WHAT THE TASK REQUIRES: Beginning with the line that holds "cone <795 196>", write out the remaining lines of the material exactly, the last line included.

EXERCISE DATA:

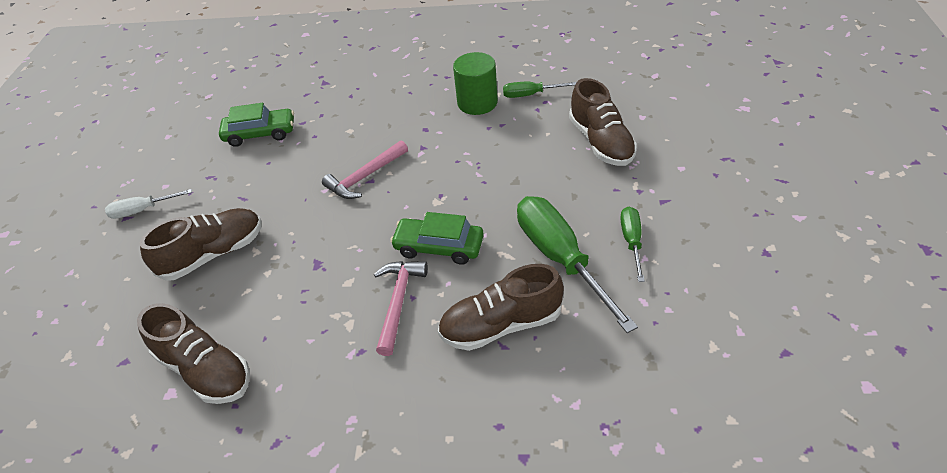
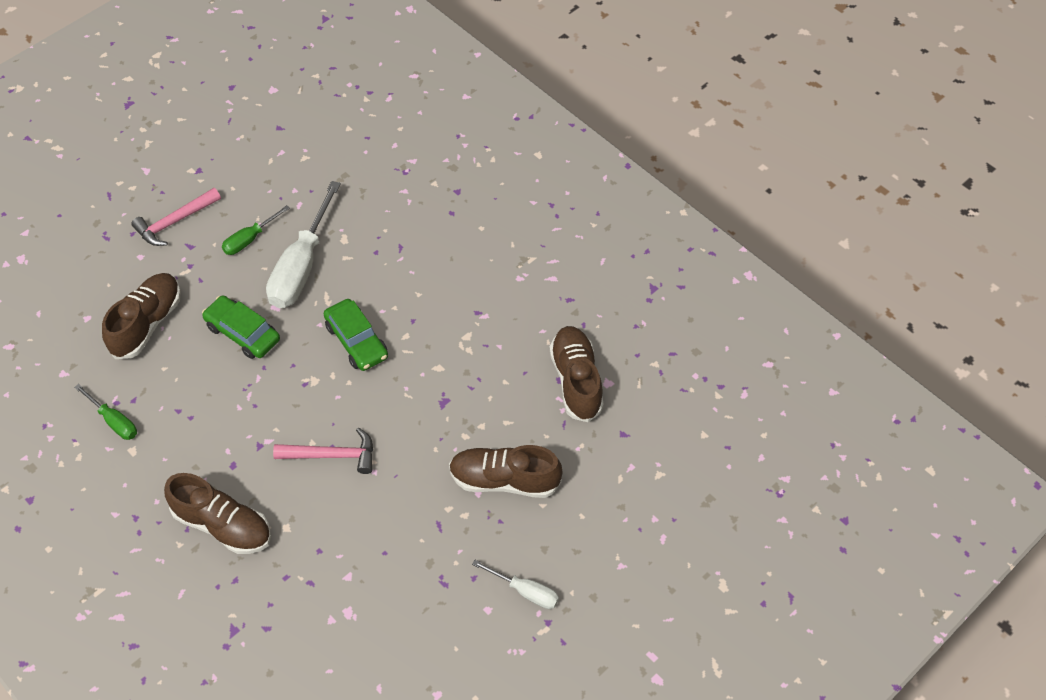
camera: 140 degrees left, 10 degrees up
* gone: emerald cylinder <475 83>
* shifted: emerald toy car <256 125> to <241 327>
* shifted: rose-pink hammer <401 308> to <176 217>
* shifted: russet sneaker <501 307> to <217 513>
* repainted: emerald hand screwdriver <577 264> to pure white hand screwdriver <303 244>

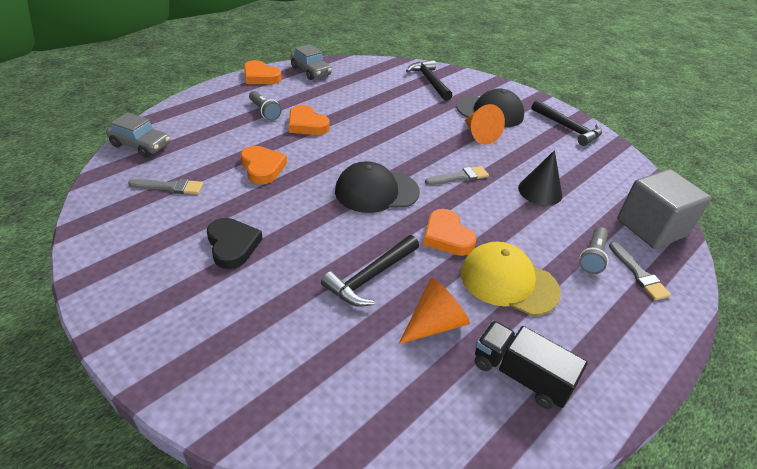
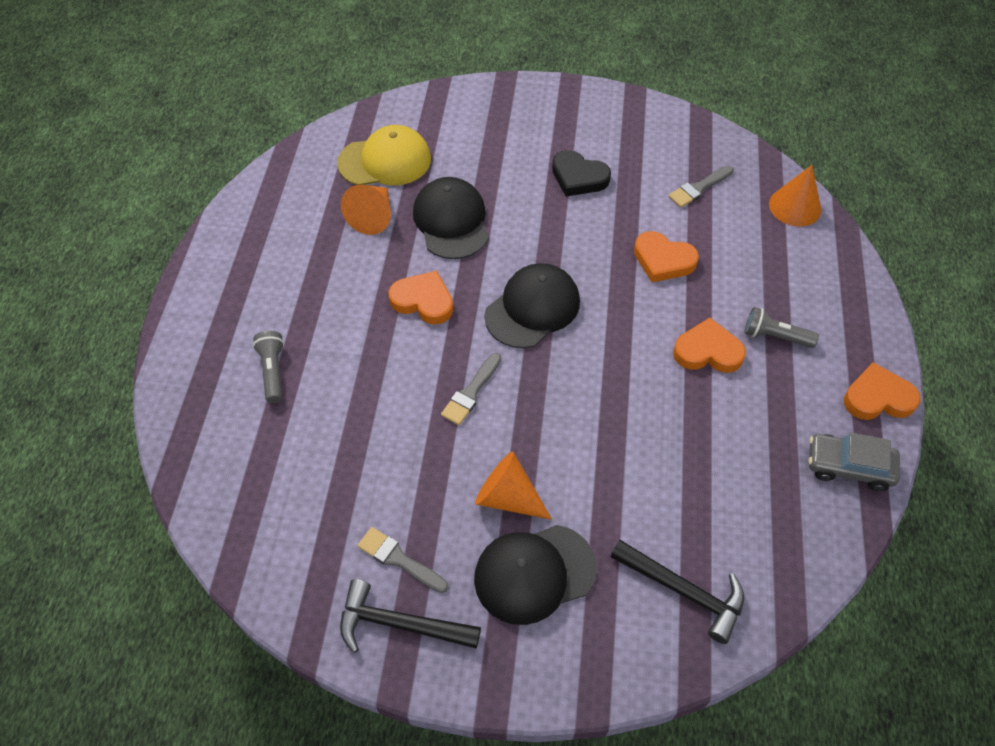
camera: 145 degrees right, 15 degrees up
* gone: ebony lorry <531 365>
* gone: ebony cone <540 178>
* gone: gray block <664 209>
* shifted: yellow cap <511 278> to <384 155>
* shifted: gray paintbrush <640 271> to <402 560>
* swapped: gray toy car <138 135> to bright orange cone <795 196>
* swapped: ebony hammer <370 271> to ebony cap <451 218>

EXERCISE RESPONSE:
* swapped: gray toy car <138 135> to bright orange cone <795 196>
* swapped: ebony hammer <370 271> to ebony cap <451 218>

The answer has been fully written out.